* [Try it] Everything in the listing that follows should be reproduced exactly except the pictures.

* [Extracted records]

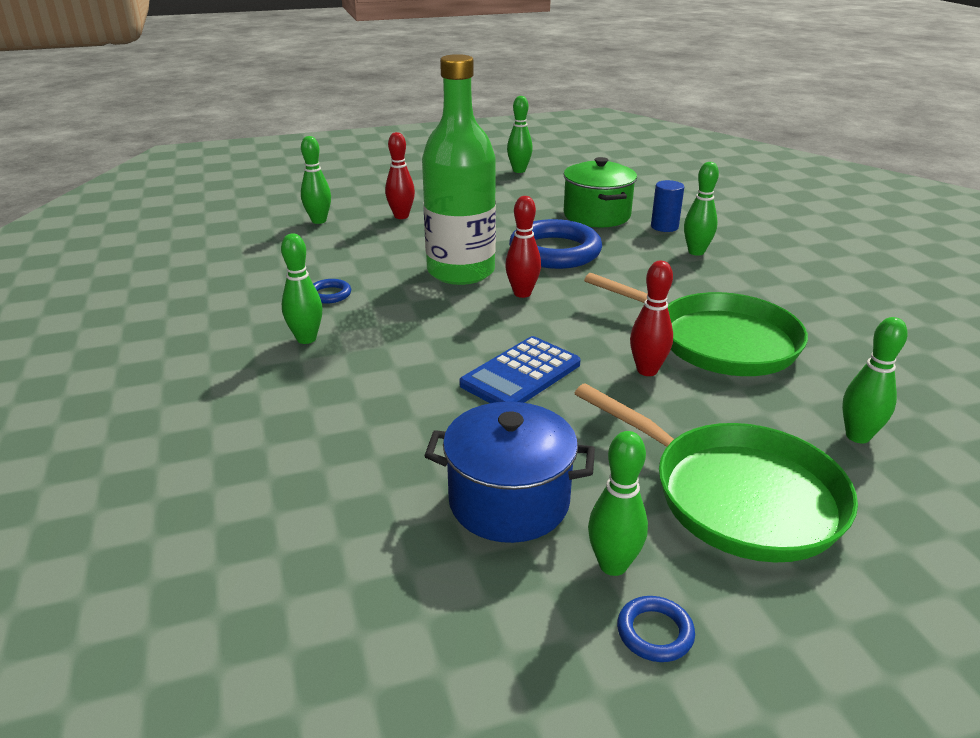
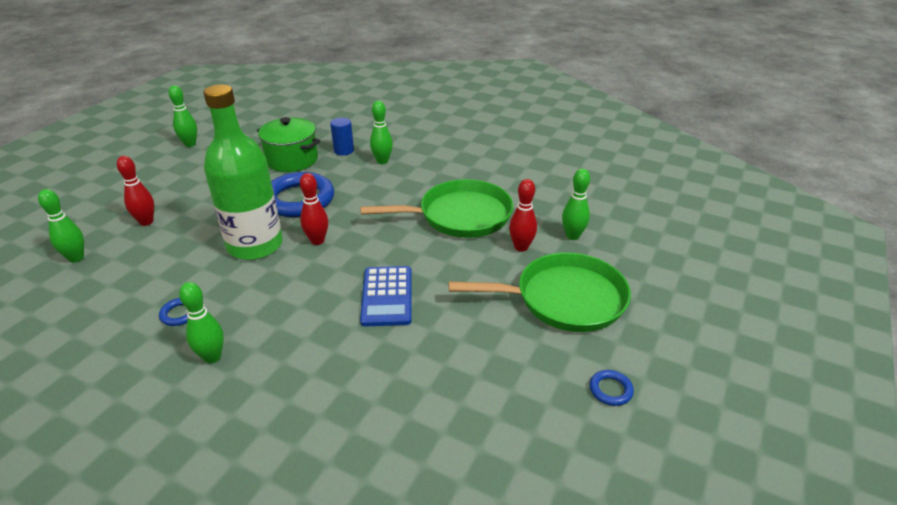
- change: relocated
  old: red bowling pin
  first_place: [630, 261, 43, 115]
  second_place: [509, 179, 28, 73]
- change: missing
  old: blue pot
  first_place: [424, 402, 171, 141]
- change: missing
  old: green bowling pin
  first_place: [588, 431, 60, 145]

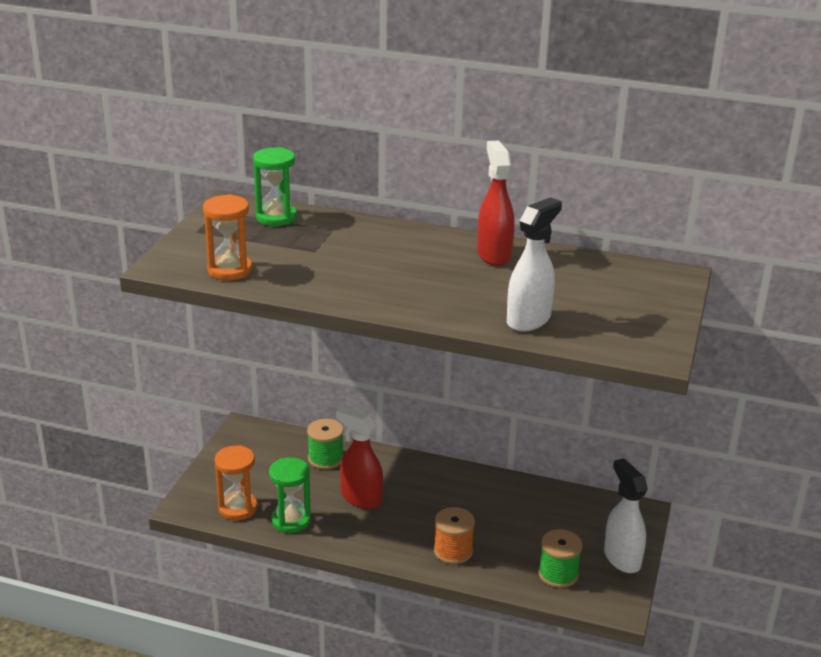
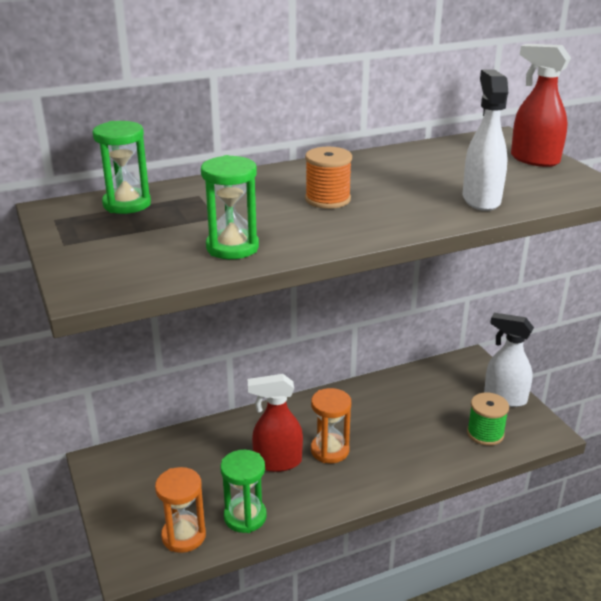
- change: relocated
  old: red spray bottle
  first_place: [477, 140, 38, 126]
  second_place: [511, 44, 60, 123]
- change: relocated
  old: orange hourglass
  first_place: [203, 194, 49, 86]
  second_place: [311, 388, 40, 75]
- change: missing
  old: green spool
  first_place: [307, 419, 36, 50]
- change: relocated
  old: orange spool
  first_place: [434, 507, 41, 57]
  second_place: [305, 147, 47, 62]
- change: appeared
  new: green hourglass
  second_place: [201, 155, 58, 104]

* [Written reply]
- change: relocated
  old: red bowling pin
  first_place: [630, 261, 43, 115]
  second_place: [509, 179, 28, 73]
- change: missing
  old: blue pot
  first_place: [424, 402, 171, 141]
- change: missing
  old: green bowling pin
  first_place: [588, 431, 60, 145]

- change: relocated
  old: red spray bottle
  first_place: [477, 140, 38, 126]
  second_place: [511, 44, 60, 123]
- change: relocated
  old: orange hourglass
  first_place: [203, 194, 49, 86]
  second_place: [311, 388, 40, 75]
- change: missing
  old: green spool
  first_place: [307, 419, 36, 50]
- change: relocated
  old: orange spool
  first_place: [434, 507, 41, 57]
  second_place: [305, 147, 47, 62]
- change: appeared
  new: green hourglass
  second_place: [201, 155, 58, 104]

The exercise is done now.